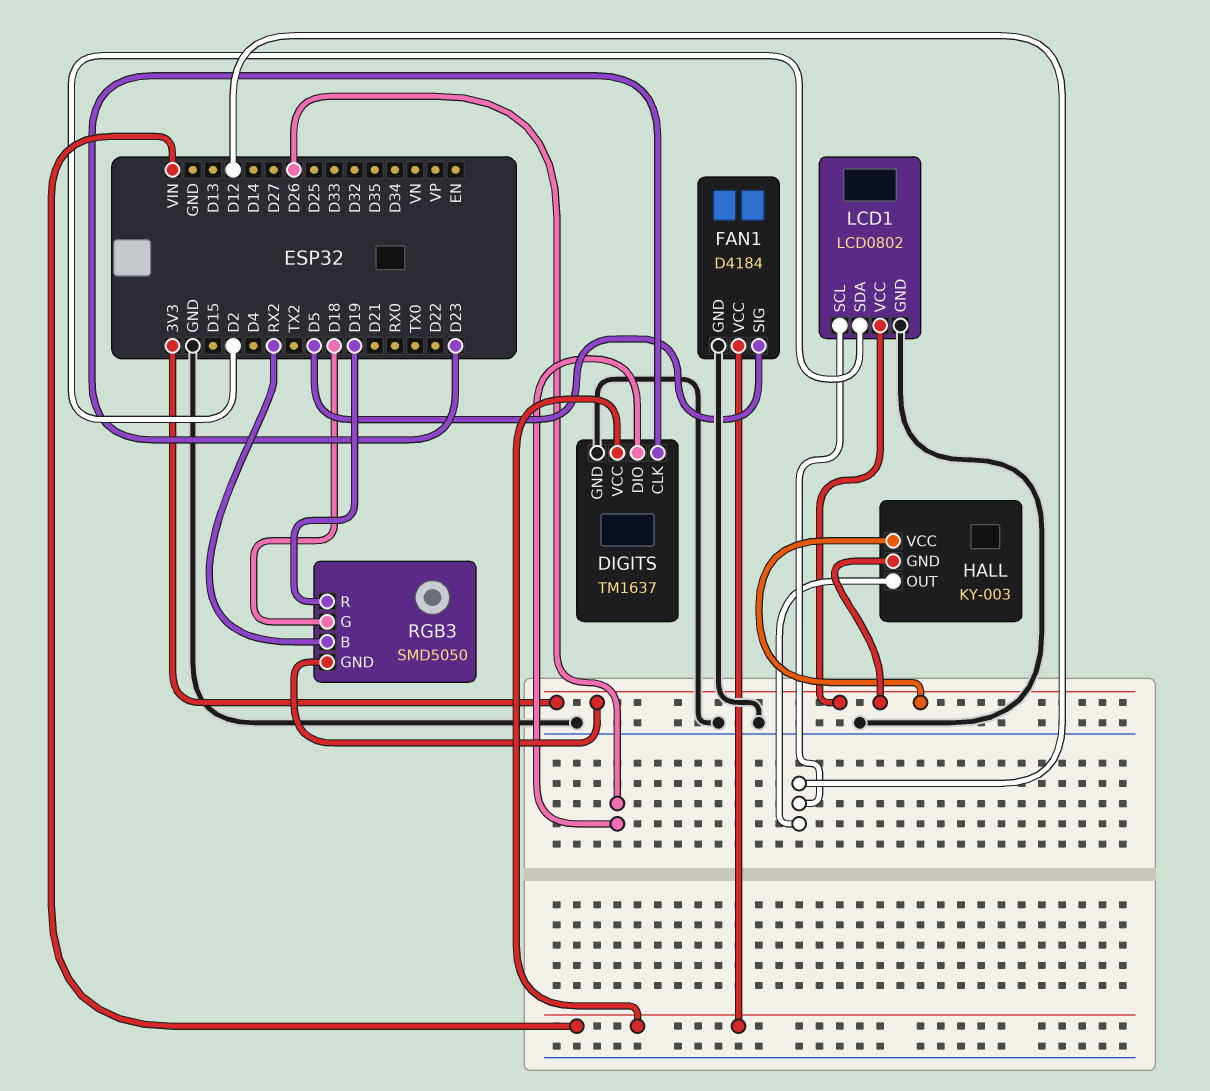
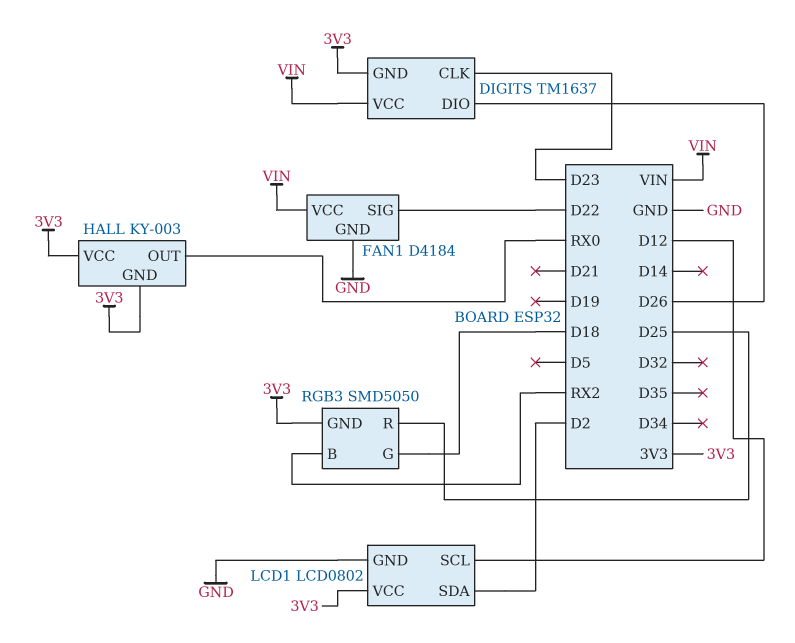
DIGITS pin GND: GND -> 3V3
FAN1 pin SIG: D5 -> D22
HALL pin OUT: D12 -> RX0
RGB3 pin R: D19 -> D25

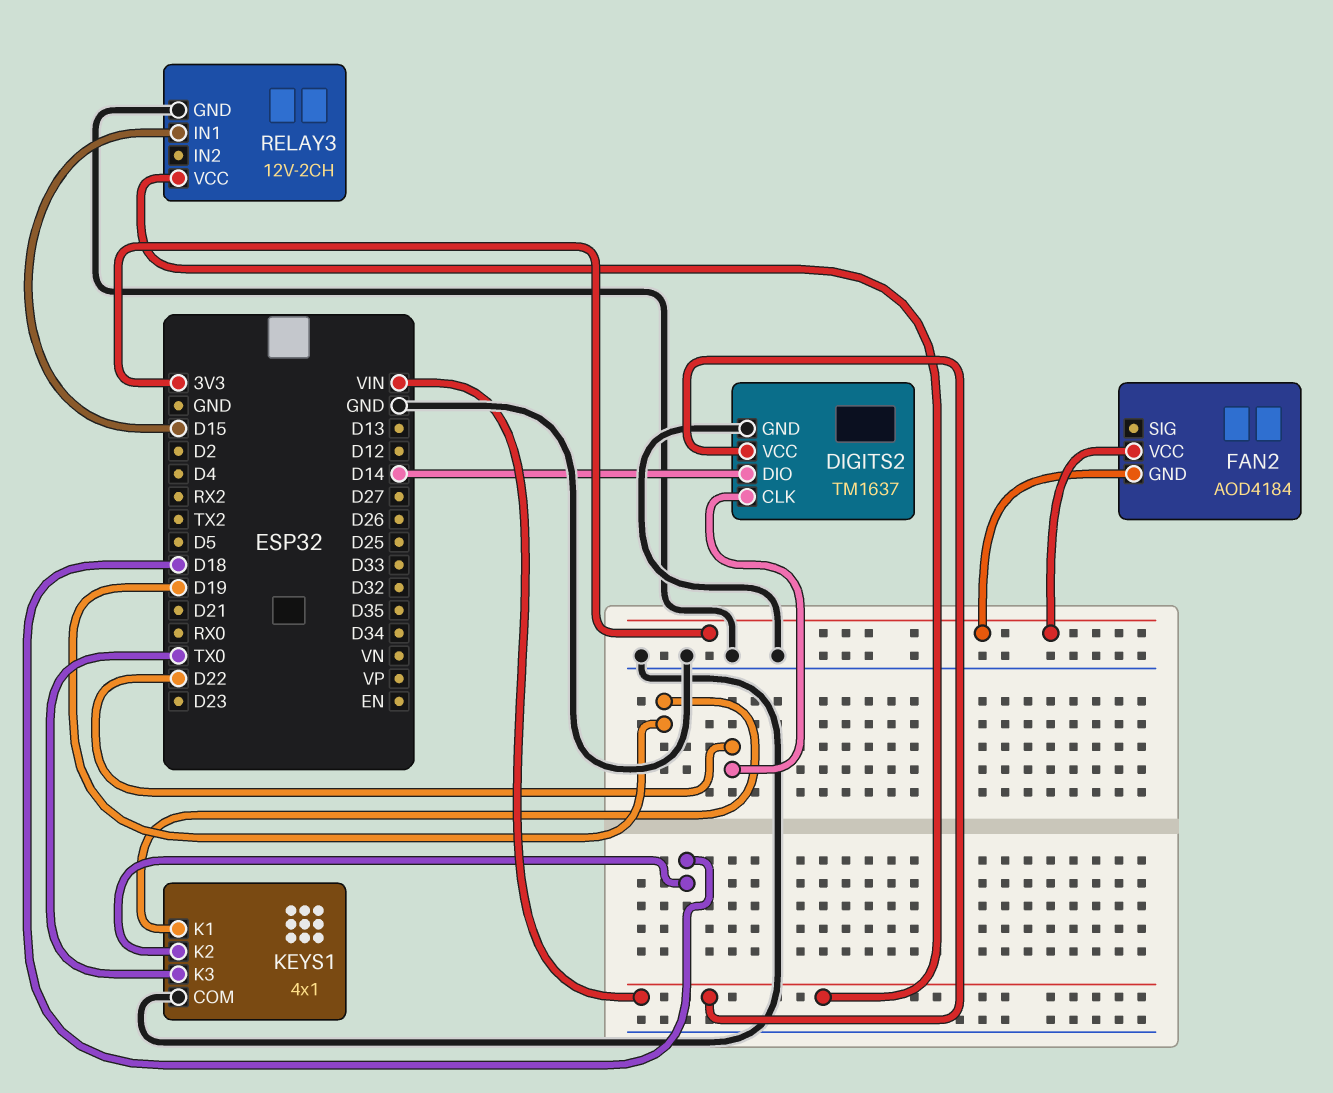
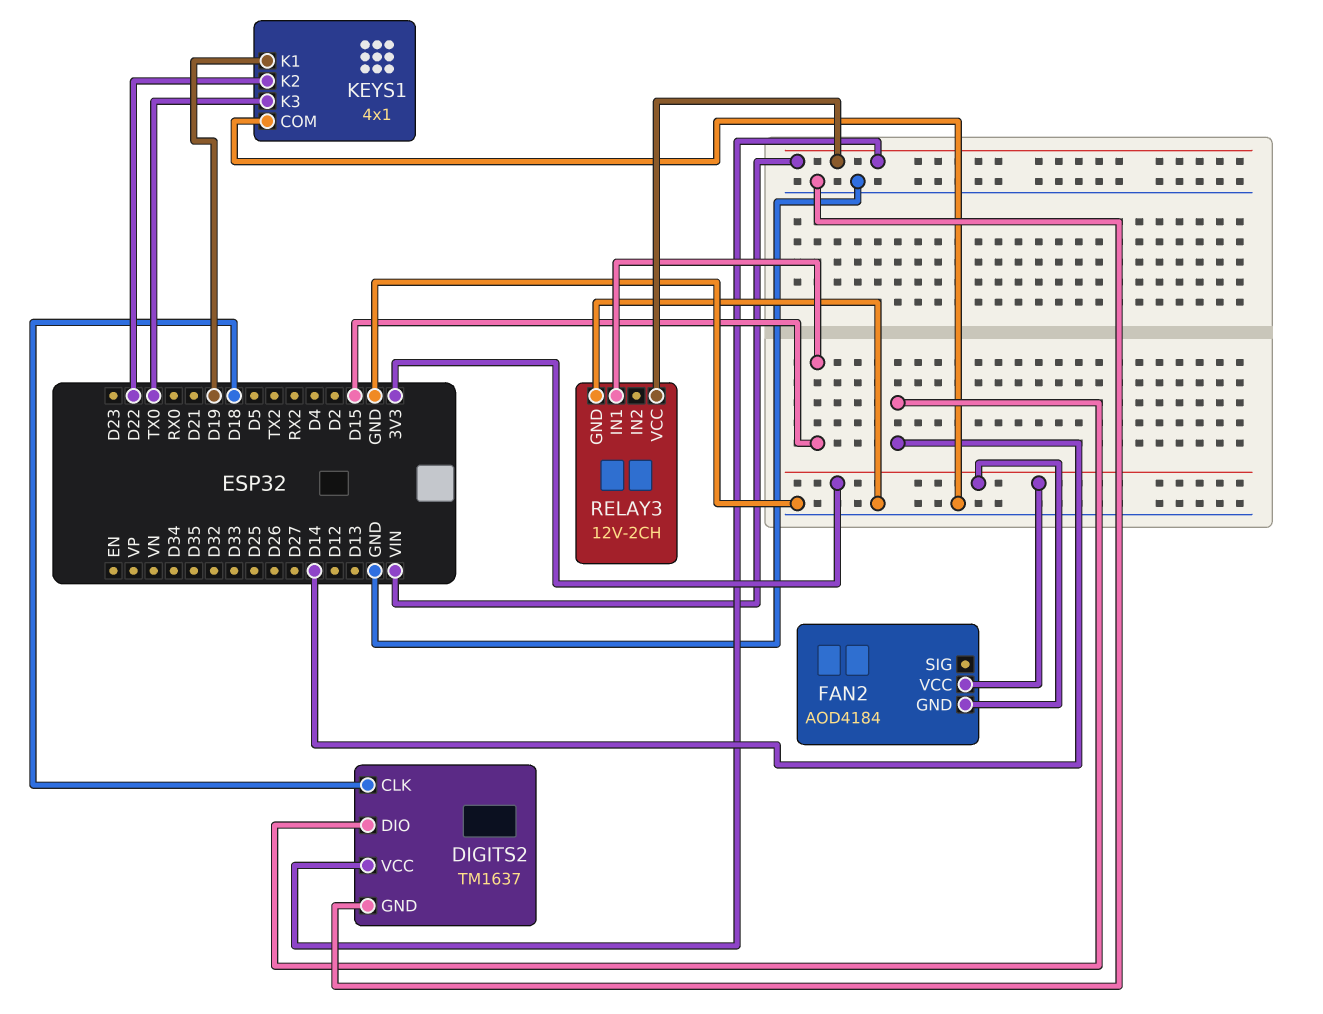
DIGITS2 pin CLK: D22 -> D18
KEYS1 pin K2: D18 -> D22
★ ★ ★ ★
PROBLEM REQUIREMENTS: All pictures should be dropped; the lines from the one containing "HALL pin OUT: D12 -> RX0" through the last line of the material are to be set down exactly.

SOLUTION TO THIS TASK:
HALL pin OUT: D12 -> RX0
RGB3 pin R: D19 -> D25

DIGITS2 pin CLK: D22 -> D18
KEYS1 pin K2: D18 -> D22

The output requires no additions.